• What the task requires
Return only the line containing "D5: diode BAV21" and each line after it, exactly as written, through the end of the records.

--------------------

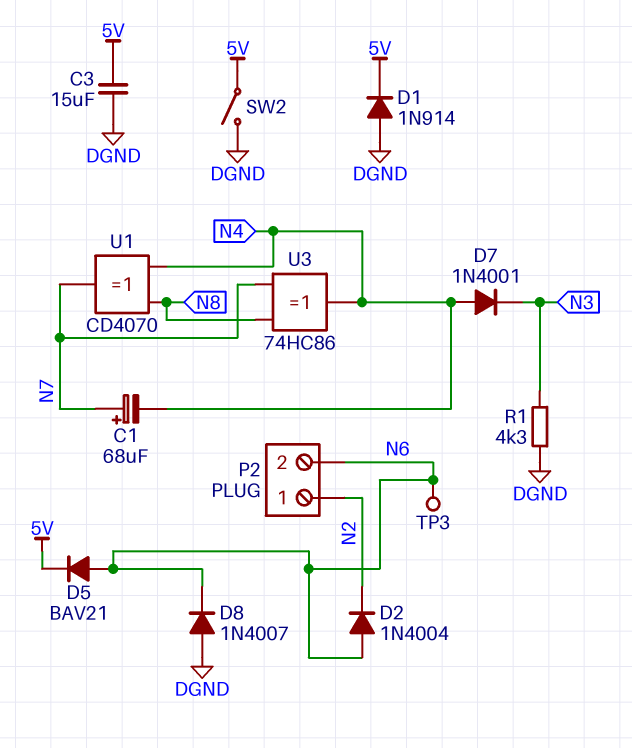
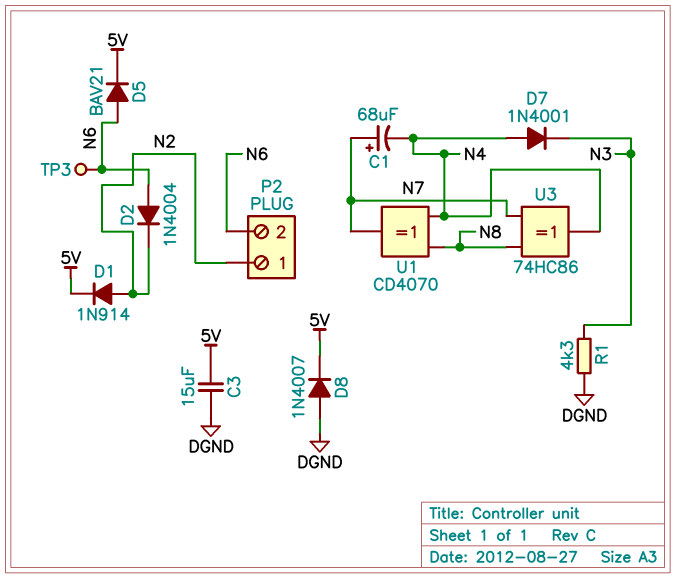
D1: diode 1N914 (A DGND, K 5V) -> diode 1N914 (A N2, K 5V)
D8: diode 1N4007 (A DGND, K N6) -> diode 1N4007 (A DGND, K 5V)
SW2: switch (5V, DGND) -> none

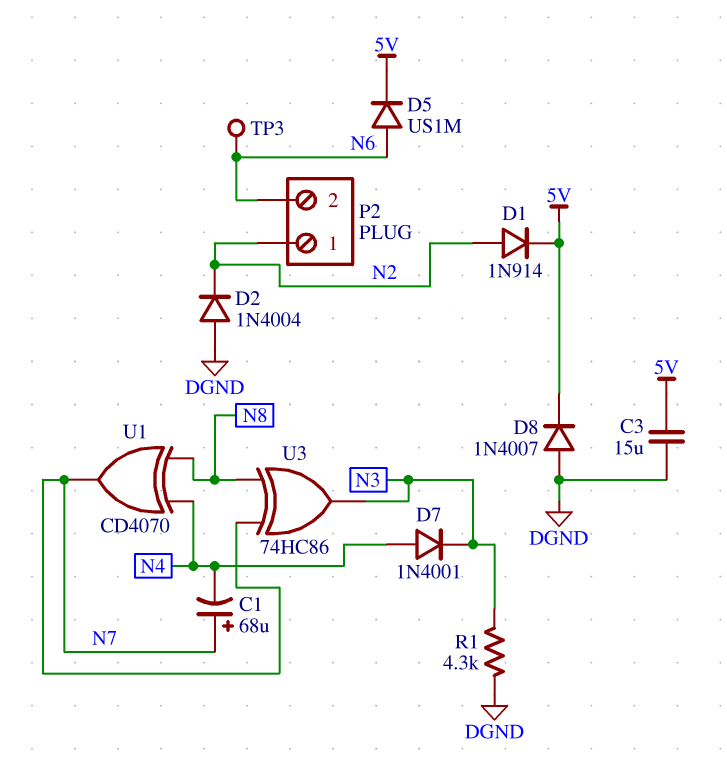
D2: diode 1N4004 (A N6, K N2) -> diode 1N4004 (A DGND, K N2)
D5: diode BAV21 (A N6, K 5V) -> diode US1M (A N6, K 5V)
U3: XOR 74HC86 (in N7, in N8, out N4) -> XOR 74HC86 (in N7, in N8, out N3)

--------------------

• Result
D5: diode BAV21 (A N6, K 5V) -> diode US1M (A N6, K 5V)
U3: XOR 74HC86 (in N7, in N8, out N4) -> XOR 74HC86 (in N7, in N8, out N3)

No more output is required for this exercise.